### Task data
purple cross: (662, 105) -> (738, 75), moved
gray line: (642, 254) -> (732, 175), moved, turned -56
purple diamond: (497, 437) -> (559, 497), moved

==

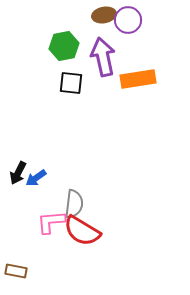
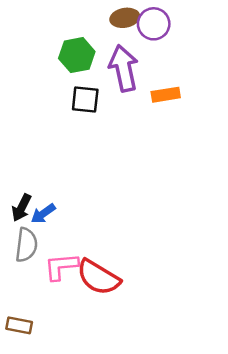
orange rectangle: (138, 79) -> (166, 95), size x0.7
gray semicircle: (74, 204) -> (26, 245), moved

### Problem details
Across the listing, count every line with the word "gray" in it. Answer with the number alone.

### Your solution
2